_BRIEF_.
Could you turn the stored entries below into a JSON list of strings, with one string per line, blank lines omitted and the pictures left out?

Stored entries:
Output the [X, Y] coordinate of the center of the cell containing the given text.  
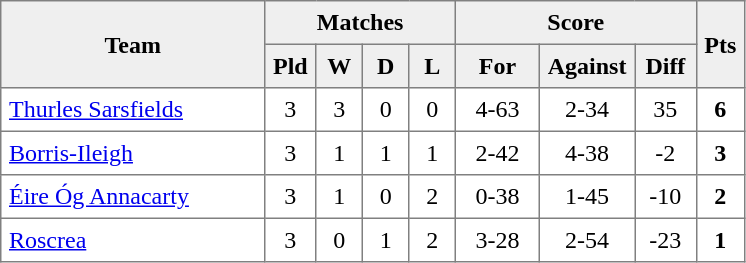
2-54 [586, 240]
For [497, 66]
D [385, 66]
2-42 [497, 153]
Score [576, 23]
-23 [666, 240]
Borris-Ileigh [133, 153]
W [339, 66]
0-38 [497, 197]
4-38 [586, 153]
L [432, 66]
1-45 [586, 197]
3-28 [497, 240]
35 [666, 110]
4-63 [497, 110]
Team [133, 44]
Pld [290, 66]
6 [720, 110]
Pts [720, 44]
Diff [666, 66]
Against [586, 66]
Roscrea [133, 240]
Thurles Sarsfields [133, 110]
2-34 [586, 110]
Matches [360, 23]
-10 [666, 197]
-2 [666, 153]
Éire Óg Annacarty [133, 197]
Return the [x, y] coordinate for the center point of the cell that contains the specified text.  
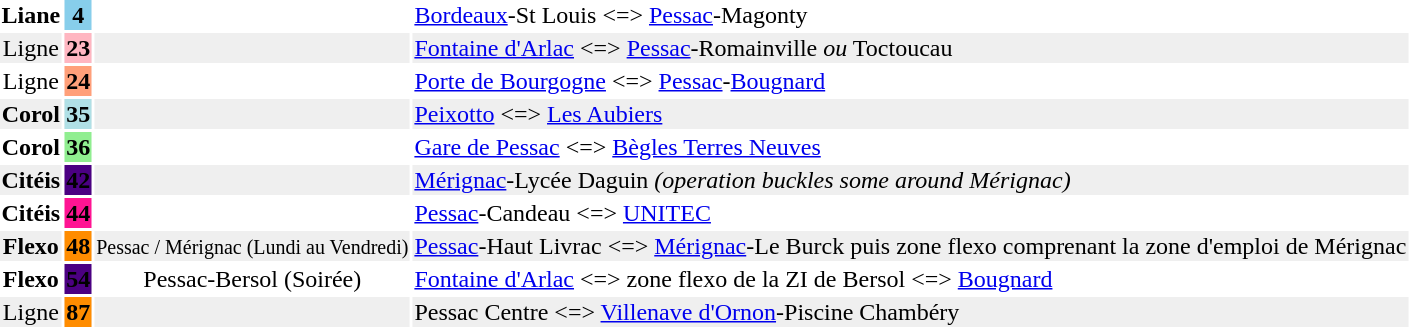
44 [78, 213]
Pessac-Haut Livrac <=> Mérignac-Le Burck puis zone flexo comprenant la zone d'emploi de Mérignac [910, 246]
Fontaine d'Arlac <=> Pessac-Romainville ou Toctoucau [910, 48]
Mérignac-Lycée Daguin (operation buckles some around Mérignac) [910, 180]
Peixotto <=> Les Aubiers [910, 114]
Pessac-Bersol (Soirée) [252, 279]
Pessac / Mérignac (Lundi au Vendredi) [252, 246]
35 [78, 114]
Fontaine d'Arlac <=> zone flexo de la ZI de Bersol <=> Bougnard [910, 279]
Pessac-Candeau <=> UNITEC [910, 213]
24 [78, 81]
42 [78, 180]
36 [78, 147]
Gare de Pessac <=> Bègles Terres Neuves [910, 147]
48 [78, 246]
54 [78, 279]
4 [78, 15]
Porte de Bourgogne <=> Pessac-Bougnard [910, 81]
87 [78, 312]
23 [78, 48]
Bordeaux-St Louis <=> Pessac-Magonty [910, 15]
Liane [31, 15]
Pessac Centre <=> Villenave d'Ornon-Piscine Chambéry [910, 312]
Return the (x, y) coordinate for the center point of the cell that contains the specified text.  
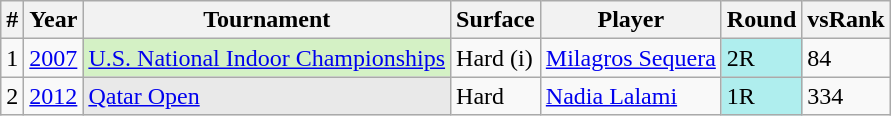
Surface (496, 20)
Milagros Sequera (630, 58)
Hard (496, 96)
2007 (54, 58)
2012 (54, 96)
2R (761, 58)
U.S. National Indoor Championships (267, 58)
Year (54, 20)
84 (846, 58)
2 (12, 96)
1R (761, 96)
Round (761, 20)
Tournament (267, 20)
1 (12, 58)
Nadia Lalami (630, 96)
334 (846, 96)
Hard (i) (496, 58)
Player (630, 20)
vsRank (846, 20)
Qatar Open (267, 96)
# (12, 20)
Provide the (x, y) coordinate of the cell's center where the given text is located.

_REPLY_.
[
  "Output the [X, Y] coordinate of the center of the cell containing the given text.  ",
  "2-54 [586, 240]",
  "For [497, 66]",
  "D [385, 66]",
  "2-42 [497, 153]",
  "Score [576, 23]",
  "-23 [666, 240]",
  "Borris-Ileigh [133, 153]",
  "W [339, 66]",
  "0-38 [497, 197]",
  "4-38 [586, 153]",
  "L [432, 66]",
  "1-45 [586, 197]",
  "3-28 [497, 240]",
  "35 [666, 110]",
  "4-63 [497, 110]",
  "Team [133, 44]",
  "Pld [290, 66]",
  "6 [720, 110]",
  "Pts [720, 44]",
  "Diff [666, 66]",
  "Against [586, 66]",
  "Roscrea [133, 240]",
  "Thurles Sarsfields [133, 110]",
  "2-34 [586, 110]",
  "Matches [360, 23]",
  "-10 [666, 197]",
  "-2 [666, 153]",
  "Éire Óg Annacarty [133, 197]",
  "Return the [x, y] coordinate for the center point of the cell that contains the specified text.  ",
  "44 [78, 213]",
  "Pessac-Haut Livrac <=> Mérignac-Le Burck puis zone flexo comprenant la zone d'emploi de Mérignac [910, 246]",
  "Fontaine d'Arlac <=> Pessac-Romainville ou Toctoucau [910, 48]",
  "Mérignac-Lycée Daguin (operation buckles some around Mérignac) [910, 180]",
  "Peixotto <=> Les Aubiers [910, 114]",
  "Pessac-Bersol (Soirée) [252, 279]",
  "Pessac / Mérignac (Lundi au Vendredi) [252, 246]",
  "35 [78, 114]",
  "Fontaine d'Arlac <=> zone flexo de la ZI de Bersol <=> Bougnard [910, 279]",
  "Pessac-Candeau <=> UNITEC [910, 213]",
  "24 [78, 81]",
  "42 [78, 180]",
  "36 [78, 147]",
  "Gare de Pessac <=> Bègles Terres Neuves [910, 147]",
  "48 [78, 246]",
  "54 [78, 279]",
  "4 [78, 15]",
  "Porte de Bourgogne <=> Pessac-Bougnard [910, 81]",
  "87 [78, 312]",
  "23 [78, 48]",
  "Bordeaux-St Louis <=> Pessac-Magonty [910, 15]",
  "Liane [31, 15]",
  "Pessac Centre <=> Villenave d'Ornon-Piscine Chambéry [910, 312]",
  "Return the (x, y) coordinate for the center point of the cell that contains the specified text.  ",
  "Surface (496, 20)",
  "Milagros Sequera (630, 58)",
  "Hard (496, 96)",
  "2007 (54, 58)",
  "2012 (54, 96)",
  "2R (761, 58)",
  "U.S. National Indoor Championships (267, 58)",
  "Year (54, 20)",
  "84 (846, 58)",
  "2 (12, 96)",
  "1R (761, 96)",
  "Round (761, 20)",
  "Tournament (267, 20)",
  "1 (12, 58)",
  "Nadia Lalami (630, 96)",
  "334 (846, 96)",
  "Hard (i) (496, 58)",
  "Player (630, 20)",
  "vsRank (846, 20)",
  "Qatar Open (267, 96)",
  "# (12, 20)",
  "Provide the (x, y) coordinate of the cell's center where the given text is located."
]